=== Section Start ===

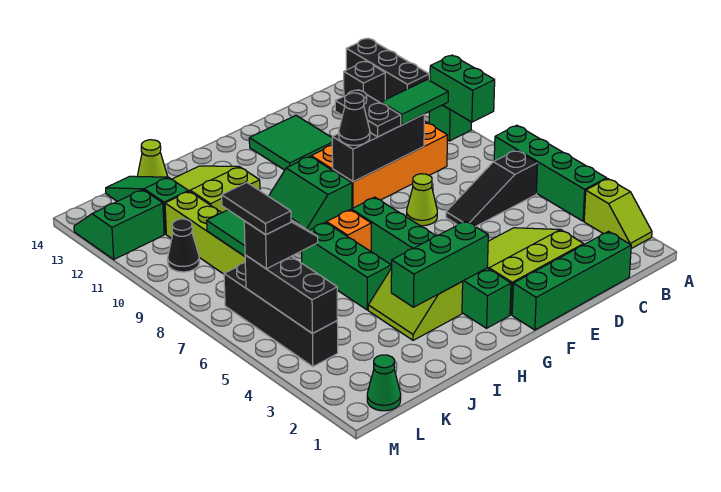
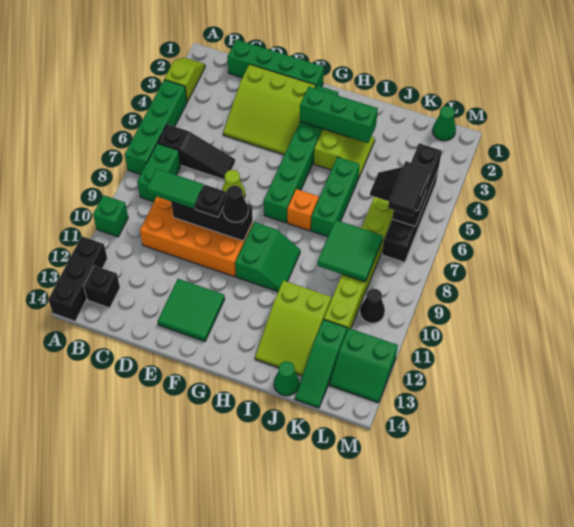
green brick A9:A10 level 2 -> green brick B7:B8 level 1
black plate E9:E10 level 3 -> black plate E9 level 3
lime cone J14 level 1 -> green cone J14 level 1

=== Section End ===

Directions for this task: Print the material exactly as given, but not the pictures.

Written answer:
green brick A9:A10 level 2 -> green brick B7:B8 level 1
black plate E9:E10 level 3 -> black plate E9 level 3
lime cone J14 level 1 -> green cone J14 level 1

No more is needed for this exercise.